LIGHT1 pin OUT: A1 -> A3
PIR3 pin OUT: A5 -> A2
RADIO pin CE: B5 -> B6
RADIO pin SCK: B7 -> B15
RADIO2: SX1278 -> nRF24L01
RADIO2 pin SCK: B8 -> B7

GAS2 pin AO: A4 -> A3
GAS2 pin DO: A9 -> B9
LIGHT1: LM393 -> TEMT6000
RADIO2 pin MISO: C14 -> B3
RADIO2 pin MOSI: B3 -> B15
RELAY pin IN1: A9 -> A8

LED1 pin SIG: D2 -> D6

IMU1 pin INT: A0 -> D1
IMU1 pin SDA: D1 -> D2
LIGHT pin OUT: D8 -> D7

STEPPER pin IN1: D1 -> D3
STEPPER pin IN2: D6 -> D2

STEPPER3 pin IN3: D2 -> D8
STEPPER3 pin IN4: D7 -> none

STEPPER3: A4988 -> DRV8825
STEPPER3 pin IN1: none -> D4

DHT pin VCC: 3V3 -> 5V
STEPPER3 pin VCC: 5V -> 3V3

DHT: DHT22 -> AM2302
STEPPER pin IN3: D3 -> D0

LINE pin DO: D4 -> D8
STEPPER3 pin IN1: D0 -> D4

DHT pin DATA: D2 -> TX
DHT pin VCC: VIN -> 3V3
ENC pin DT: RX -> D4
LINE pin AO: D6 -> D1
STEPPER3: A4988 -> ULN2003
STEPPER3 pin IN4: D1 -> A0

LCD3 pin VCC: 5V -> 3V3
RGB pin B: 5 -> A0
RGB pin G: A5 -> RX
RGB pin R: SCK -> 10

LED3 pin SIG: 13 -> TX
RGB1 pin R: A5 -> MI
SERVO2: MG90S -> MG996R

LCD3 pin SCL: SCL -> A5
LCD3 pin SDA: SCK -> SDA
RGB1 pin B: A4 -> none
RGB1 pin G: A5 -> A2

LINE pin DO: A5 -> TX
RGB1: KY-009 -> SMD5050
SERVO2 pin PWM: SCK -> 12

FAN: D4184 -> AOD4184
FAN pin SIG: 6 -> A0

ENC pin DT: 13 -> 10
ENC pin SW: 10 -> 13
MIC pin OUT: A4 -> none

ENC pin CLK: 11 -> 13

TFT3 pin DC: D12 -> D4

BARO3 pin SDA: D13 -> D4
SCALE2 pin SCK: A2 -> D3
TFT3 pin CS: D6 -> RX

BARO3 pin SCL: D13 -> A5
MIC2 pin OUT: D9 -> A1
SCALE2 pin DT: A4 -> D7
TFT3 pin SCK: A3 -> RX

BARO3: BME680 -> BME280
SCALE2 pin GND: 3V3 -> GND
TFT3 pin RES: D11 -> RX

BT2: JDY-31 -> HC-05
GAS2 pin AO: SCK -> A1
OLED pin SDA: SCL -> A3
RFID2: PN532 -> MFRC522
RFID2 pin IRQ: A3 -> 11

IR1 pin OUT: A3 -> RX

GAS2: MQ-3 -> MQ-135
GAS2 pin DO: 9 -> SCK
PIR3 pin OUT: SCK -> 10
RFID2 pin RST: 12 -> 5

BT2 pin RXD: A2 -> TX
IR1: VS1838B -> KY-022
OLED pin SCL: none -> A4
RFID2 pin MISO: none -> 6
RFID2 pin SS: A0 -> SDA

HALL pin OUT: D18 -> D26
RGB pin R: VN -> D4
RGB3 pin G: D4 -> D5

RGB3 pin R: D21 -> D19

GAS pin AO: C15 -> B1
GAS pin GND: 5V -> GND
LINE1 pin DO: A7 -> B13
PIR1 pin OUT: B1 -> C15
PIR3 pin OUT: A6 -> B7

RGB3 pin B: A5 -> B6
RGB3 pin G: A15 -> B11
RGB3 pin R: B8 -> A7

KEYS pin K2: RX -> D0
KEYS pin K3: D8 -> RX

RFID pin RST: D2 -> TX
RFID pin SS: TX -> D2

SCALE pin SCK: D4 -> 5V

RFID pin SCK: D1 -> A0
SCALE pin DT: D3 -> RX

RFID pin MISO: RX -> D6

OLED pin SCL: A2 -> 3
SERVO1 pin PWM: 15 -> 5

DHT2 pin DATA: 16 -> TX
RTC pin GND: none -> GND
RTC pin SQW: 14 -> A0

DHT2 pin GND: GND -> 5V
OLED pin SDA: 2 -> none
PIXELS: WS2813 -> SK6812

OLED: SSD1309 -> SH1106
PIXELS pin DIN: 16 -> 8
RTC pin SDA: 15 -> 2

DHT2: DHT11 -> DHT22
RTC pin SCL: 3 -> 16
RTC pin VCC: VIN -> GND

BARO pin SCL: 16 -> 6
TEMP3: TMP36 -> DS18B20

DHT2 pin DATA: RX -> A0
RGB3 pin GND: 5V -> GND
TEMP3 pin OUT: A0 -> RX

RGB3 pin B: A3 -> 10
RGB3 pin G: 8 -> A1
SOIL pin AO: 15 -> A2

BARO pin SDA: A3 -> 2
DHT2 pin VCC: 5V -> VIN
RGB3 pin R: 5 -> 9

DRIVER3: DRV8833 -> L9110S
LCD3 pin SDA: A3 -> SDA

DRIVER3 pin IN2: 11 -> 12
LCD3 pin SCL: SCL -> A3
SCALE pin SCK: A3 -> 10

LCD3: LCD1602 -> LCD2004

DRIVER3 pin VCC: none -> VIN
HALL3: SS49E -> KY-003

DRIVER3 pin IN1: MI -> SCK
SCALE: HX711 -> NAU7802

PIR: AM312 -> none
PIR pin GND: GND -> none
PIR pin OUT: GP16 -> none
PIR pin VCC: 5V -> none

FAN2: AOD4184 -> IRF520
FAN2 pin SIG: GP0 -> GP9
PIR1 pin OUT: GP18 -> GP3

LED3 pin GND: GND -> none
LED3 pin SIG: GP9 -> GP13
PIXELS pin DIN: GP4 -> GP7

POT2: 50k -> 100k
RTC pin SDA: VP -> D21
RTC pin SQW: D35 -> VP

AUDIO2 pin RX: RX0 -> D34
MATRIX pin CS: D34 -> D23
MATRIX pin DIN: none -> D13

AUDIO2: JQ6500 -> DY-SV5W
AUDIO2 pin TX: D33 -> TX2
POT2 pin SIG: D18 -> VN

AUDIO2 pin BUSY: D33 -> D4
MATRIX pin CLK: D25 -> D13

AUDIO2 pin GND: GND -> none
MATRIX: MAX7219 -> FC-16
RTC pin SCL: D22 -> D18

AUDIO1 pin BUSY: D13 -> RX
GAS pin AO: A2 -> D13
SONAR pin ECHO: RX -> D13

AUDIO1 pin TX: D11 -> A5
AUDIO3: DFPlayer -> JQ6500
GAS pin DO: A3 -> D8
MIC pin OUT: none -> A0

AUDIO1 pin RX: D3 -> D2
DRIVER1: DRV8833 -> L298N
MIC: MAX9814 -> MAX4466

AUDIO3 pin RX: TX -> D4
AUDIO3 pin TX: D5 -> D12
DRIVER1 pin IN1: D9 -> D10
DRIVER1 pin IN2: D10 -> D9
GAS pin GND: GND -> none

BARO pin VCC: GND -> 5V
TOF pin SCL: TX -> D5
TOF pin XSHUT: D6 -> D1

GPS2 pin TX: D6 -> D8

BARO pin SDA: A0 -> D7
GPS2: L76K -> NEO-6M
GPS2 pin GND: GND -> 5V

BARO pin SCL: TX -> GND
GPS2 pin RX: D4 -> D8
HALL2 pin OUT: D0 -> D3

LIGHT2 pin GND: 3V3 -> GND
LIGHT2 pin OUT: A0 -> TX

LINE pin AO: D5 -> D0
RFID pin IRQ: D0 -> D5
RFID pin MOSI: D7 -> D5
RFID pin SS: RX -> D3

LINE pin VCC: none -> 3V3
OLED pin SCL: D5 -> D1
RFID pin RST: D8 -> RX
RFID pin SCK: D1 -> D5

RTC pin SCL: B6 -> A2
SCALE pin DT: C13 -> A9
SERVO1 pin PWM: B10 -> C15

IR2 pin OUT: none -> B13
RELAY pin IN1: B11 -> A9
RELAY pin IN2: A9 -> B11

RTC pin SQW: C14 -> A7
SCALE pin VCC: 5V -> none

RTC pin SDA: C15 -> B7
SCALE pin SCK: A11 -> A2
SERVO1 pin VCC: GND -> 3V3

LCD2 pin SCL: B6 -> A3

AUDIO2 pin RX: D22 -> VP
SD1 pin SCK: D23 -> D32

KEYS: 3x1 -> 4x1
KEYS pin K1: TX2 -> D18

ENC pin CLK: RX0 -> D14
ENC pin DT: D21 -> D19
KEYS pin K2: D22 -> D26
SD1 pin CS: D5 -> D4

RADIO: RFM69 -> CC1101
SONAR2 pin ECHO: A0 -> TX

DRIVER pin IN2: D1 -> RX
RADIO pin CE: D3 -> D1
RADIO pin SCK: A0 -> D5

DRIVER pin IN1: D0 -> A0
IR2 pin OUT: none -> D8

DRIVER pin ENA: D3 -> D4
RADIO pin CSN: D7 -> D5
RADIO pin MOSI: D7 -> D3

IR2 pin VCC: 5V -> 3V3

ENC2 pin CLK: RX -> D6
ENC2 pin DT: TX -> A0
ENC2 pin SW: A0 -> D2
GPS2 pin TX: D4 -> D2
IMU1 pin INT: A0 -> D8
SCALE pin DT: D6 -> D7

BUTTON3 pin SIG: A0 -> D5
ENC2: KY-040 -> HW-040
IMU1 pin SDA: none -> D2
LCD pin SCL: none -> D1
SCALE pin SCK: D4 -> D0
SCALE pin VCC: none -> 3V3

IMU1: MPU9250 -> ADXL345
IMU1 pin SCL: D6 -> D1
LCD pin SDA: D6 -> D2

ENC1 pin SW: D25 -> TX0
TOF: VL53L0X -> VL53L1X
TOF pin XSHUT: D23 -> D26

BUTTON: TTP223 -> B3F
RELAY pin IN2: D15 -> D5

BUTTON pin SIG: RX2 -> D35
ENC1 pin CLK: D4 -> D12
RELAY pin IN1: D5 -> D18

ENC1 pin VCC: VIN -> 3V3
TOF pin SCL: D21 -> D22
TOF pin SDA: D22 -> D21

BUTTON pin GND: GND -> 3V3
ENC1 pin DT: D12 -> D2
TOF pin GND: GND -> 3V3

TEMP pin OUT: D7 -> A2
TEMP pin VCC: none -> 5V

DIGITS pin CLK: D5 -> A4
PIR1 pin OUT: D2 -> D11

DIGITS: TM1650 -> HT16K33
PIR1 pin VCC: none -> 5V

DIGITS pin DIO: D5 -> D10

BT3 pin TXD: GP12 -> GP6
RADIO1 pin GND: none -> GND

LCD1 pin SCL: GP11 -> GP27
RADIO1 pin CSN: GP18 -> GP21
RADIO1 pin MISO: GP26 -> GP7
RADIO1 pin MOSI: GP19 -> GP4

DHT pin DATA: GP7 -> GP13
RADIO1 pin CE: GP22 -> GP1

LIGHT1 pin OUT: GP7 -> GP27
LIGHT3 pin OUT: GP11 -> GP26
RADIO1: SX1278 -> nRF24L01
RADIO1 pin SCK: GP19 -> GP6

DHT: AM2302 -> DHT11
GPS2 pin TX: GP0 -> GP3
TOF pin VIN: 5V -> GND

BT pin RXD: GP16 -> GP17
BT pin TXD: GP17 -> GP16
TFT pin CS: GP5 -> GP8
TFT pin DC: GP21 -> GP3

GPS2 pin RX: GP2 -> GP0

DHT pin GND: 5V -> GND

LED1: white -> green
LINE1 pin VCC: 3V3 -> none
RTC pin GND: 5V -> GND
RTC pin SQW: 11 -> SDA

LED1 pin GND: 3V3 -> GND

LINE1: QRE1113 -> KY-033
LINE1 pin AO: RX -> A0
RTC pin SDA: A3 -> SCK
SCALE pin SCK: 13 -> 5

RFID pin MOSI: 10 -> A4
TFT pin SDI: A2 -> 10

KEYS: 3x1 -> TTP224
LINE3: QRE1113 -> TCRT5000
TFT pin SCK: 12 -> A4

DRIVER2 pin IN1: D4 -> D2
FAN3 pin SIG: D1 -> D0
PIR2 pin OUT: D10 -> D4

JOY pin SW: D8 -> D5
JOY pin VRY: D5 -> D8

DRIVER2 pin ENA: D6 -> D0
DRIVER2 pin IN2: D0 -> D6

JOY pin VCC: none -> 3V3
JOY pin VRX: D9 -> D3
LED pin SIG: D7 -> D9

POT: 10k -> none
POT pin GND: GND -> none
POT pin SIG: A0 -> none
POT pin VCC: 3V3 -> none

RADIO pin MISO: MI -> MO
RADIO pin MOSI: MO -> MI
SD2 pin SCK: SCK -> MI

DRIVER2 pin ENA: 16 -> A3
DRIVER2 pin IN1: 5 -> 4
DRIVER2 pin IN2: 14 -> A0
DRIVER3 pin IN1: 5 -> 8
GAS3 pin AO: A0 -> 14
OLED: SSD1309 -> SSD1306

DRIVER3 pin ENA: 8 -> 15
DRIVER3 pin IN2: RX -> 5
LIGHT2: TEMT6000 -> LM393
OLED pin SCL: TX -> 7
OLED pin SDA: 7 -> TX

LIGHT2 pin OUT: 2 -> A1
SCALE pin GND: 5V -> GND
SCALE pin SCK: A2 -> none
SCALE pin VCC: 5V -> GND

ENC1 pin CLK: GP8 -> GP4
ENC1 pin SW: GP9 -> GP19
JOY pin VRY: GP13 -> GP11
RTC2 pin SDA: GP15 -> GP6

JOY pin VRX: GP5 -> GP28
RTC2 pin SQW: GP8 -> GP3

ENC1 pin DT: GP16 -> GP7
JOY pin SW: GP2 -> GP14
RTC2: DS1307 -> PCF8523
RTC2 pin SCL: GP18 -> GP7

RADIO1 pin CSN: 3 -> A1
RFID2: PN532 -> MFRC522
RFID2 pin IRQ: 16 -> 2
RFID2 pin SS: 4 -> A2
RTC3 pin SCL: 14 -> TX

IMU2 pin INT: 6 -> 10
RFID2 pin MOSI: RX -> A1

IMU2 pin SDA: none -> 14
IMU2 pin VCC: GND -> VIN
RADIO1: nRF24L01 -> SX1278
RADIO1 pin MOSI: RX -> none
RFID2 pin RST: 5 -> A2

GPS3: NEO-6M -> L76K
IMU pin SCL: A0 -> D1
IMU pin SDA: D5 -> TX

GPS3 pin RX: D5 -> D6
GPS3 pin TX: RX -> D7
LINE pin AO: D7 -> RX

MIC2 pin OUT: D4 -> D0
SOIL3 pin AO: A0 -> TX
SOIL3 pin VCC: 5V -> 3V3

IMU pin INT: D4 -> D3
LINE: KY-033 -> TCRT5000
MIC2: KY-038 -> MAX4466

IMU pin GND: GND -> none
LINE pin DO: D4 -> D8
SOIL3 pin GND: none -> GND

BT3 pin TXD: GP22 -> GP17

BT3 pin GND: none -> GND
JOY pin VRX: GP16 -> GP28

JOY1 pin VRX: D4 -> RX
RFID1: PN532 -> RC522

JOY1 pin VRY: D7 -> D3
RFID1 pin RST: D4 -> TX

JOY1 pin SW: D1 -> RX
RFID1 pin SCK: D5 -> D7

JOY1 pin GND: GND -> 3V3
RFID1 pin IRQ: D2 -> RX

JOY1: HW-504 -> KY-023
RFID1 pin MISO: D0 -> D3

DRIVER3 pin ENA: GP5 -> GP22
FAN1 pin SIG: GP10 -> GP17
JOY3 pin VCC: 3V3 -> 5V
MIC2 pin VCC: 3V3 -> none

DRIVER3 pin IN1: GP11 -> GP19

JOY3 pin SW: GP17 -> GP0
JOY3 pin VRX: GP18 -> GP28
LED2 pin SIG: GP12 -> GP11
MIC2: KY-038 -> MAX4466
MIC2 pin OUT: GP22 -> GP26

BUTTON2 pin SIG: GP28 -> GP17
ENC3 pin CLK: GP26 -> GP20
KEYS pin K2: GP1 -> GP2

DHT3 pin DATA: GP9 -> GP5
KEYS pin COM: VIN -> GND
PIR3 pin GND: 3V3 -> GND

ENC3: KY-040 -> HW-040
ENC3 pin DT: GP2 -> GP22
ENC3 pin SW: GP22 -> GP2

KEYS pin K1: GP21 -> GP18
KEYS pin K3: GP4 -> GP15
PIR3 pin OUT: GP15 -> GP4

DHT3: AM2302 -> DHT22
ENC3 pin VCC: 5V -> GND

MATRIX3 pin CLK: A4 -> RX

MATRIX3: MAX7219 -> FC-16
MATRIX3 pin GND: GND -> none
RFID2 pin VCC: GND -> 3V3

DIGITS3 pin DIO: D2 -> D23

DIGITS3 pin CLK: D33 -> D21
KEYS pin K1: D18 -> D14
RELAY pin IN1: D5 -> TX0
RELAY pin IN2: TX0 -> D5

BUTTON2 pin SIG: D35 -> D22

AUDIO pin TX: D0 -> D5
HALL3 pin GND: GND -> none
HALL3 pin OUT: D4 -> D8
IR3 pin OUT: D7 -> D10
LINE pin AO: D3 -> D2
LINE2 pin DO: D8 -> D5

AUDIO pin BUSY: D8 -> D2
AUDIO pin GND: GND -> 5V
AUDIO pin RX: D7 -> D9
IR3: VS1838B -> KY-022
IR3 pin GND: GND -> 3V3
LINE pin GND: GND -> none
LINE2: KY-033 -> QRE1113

====================

Task prompt: Supply the count of lines in the entries that include "BUSY", and no other text.

Answer box: 3